- _Directions for this task_
Begin at the line that contains "SW3: button (+5V, GND)" and reproduce it along with every line after it to the end of the listing; skip any pictures.

- _Data provided_
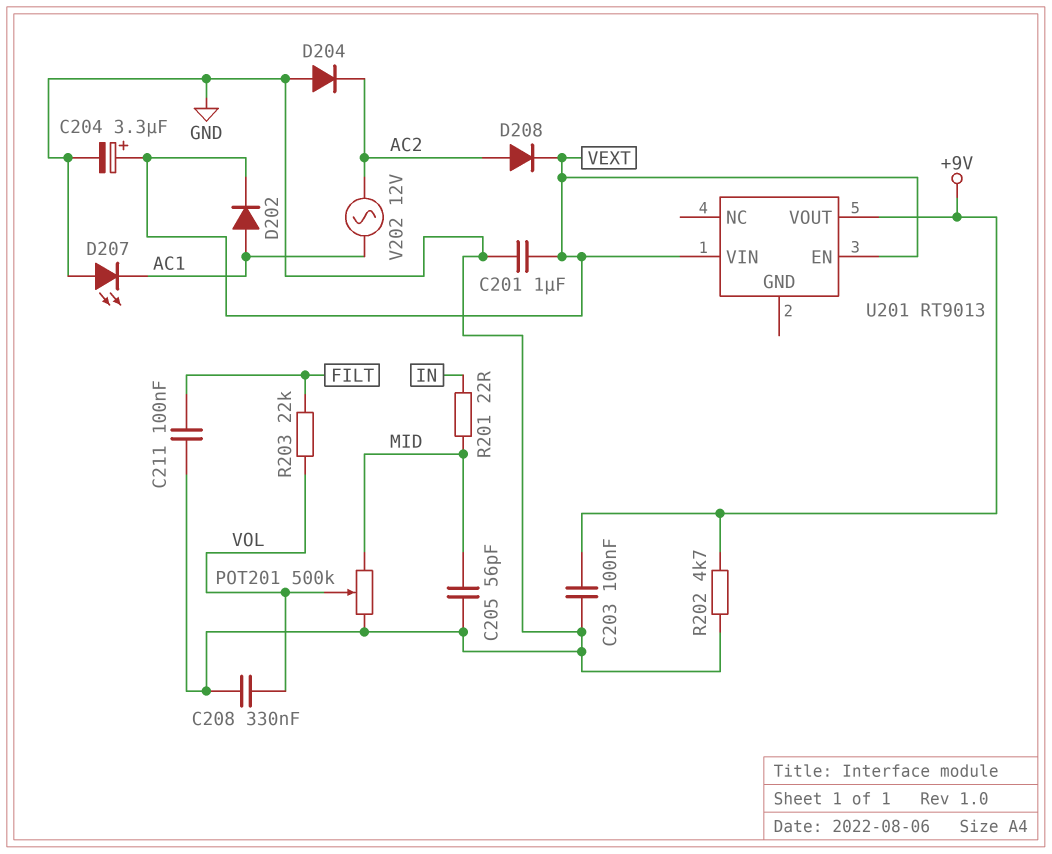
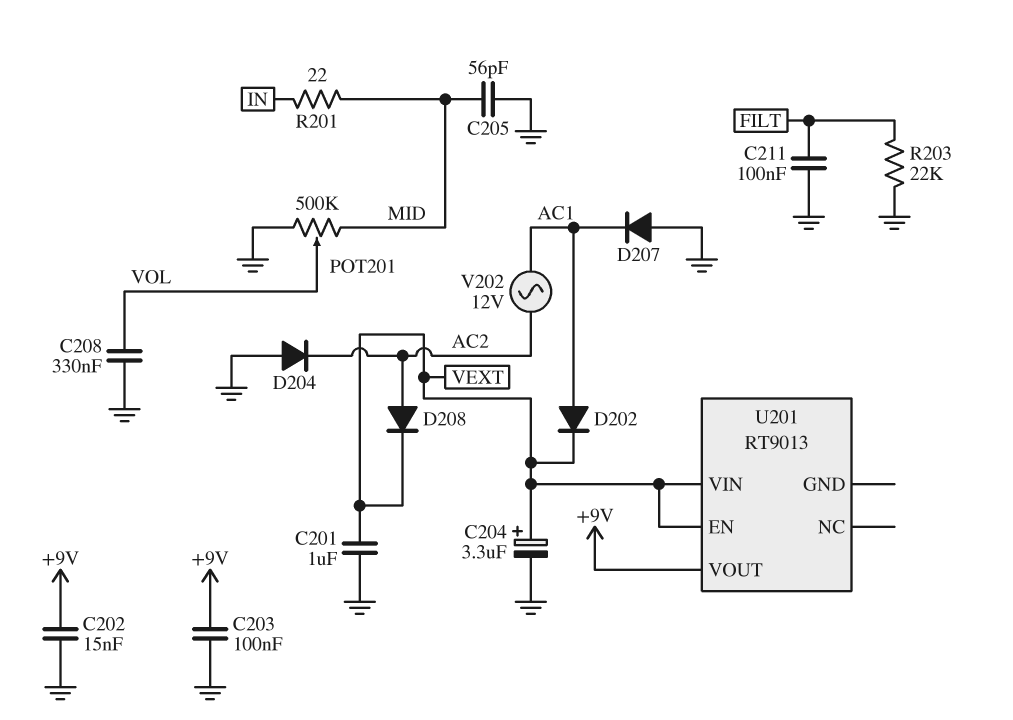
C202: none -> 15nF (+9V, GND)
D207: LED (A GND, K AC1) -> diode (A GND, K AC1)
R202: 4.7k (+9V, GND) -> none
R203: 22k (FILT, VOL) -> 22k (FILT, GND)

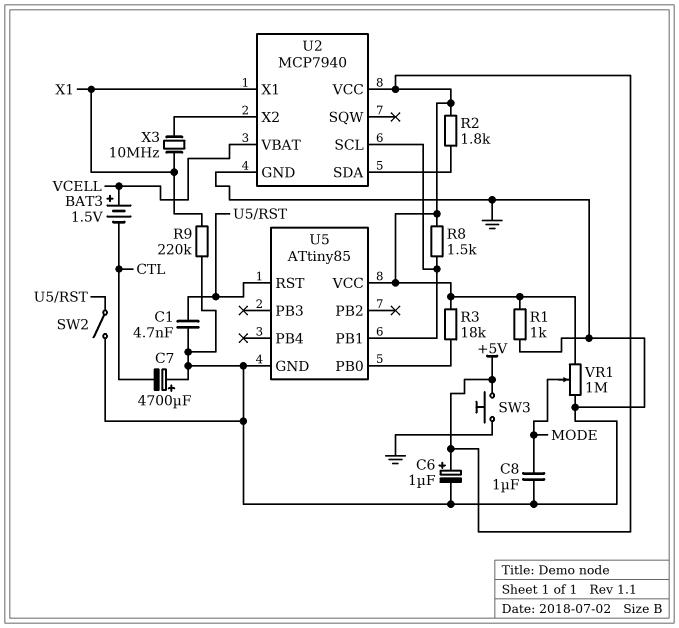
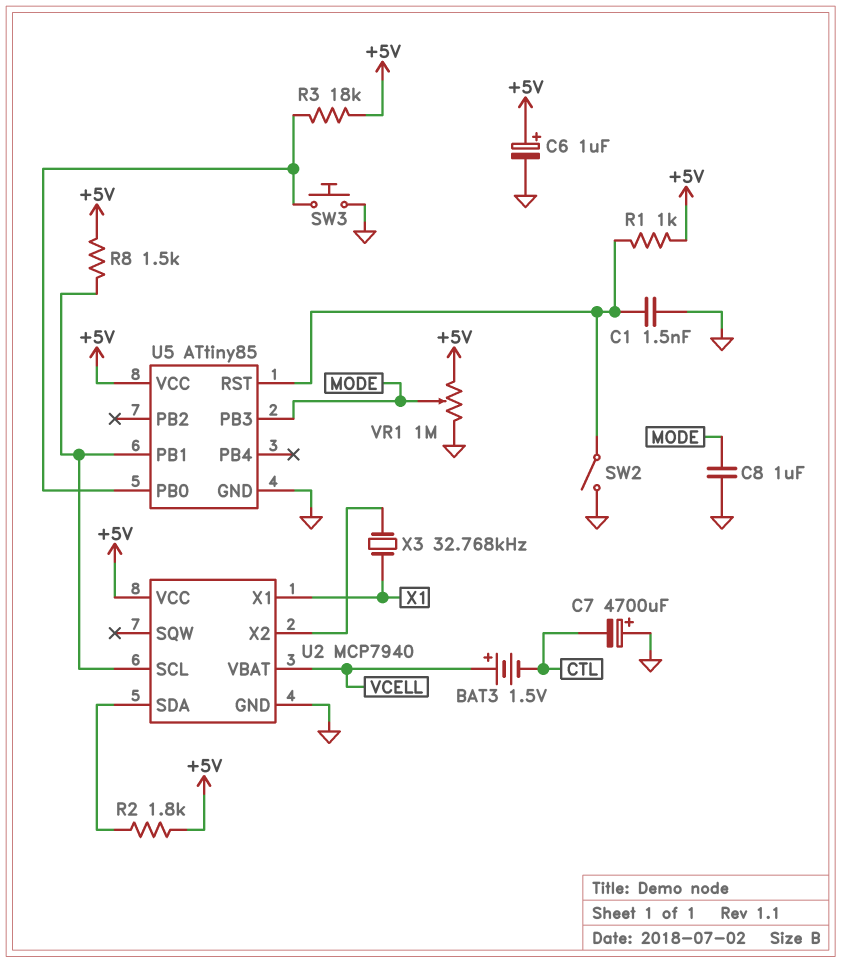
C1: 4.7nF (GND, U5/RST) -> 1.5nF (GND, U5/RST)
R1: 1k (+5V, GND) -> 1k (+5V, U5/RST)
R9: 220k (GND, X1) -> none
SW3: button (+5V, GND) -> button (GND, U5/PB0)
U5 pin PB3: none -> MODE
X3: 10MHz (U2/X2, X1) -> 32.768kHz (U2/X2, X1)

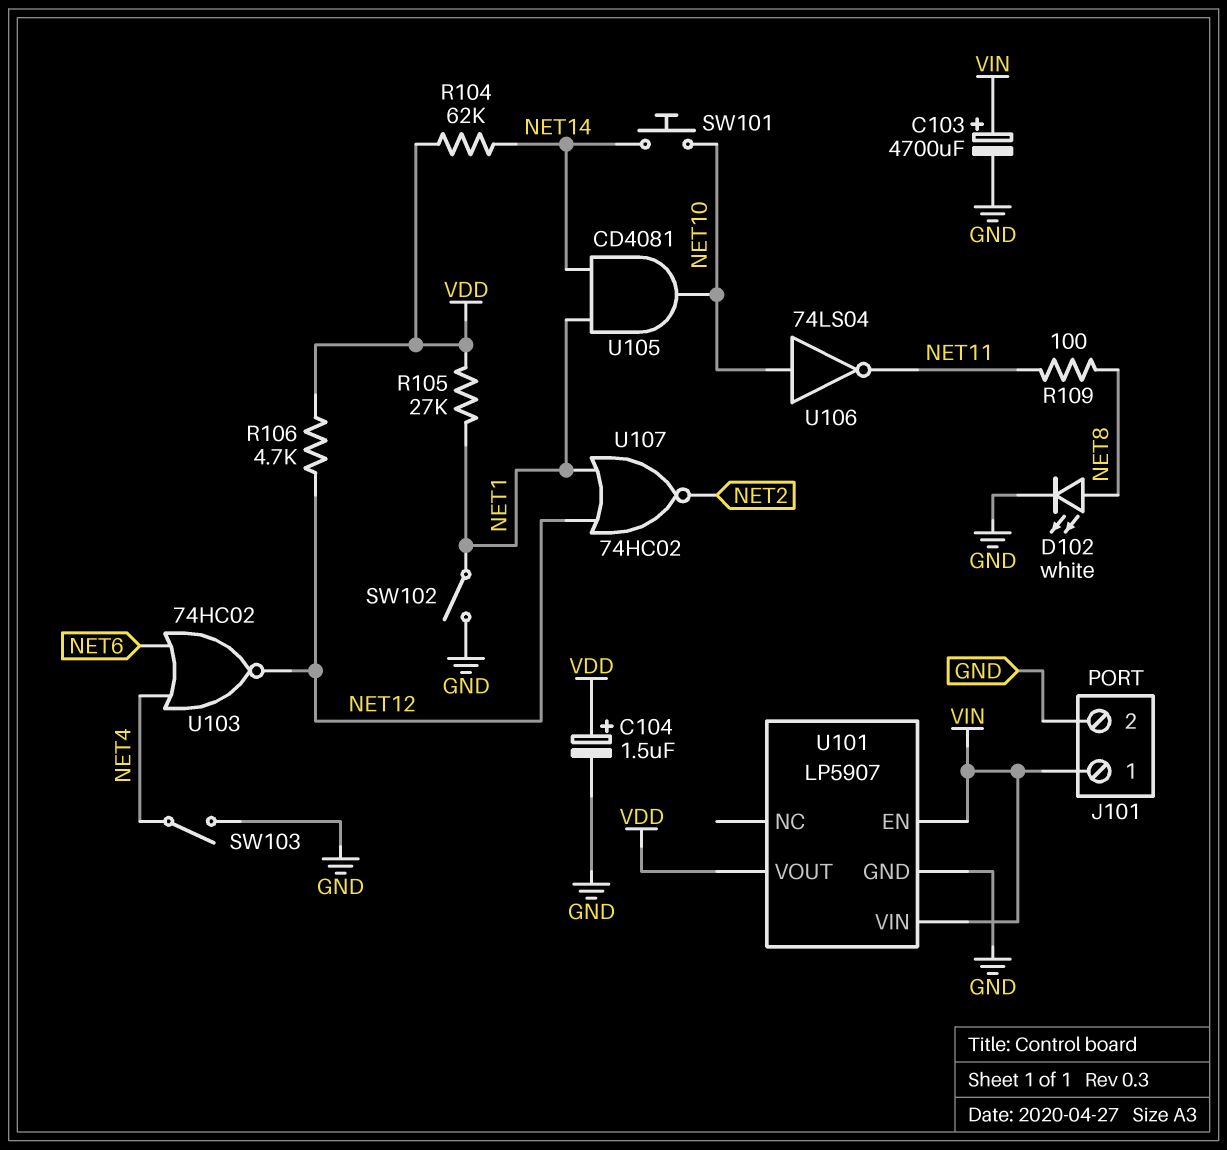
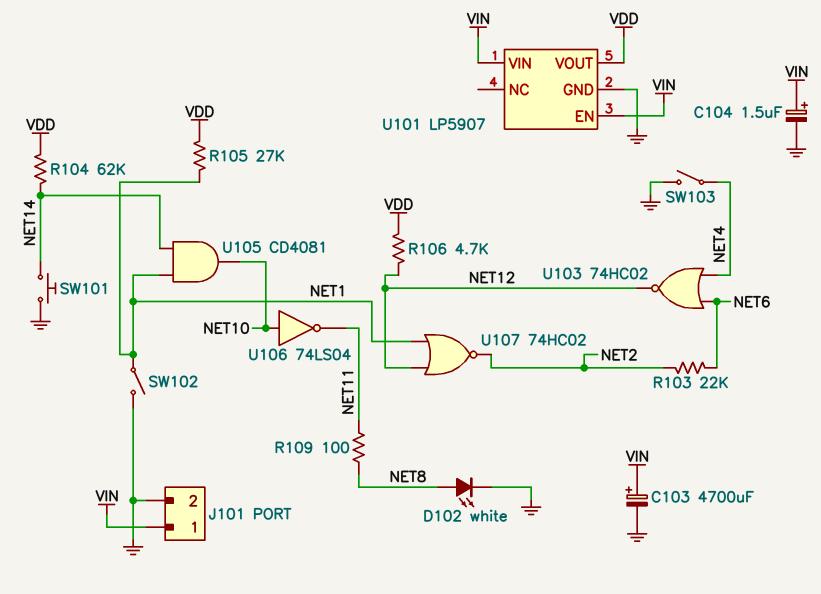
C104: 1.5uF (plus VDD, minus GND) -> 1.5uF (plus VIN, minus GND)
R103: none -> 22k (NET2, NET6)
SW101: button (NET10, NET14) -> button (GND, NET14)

- _Your response_
SW3: button (+5V, GND) -> button (GND, U5/PB0)
U5 pin PB3: none -> MODE
X3: 10MHz (U2/X2, X1) -> 32.768kHz (U2/X2, X1)

C104: 1.5uF (plus VDD, minus GND) -> 1.5uF (plus VIN, minus GND)
R103: none -> 22k (NET2, NET6)
SW101: button (NET10, NET14) -> button (GND, NET14)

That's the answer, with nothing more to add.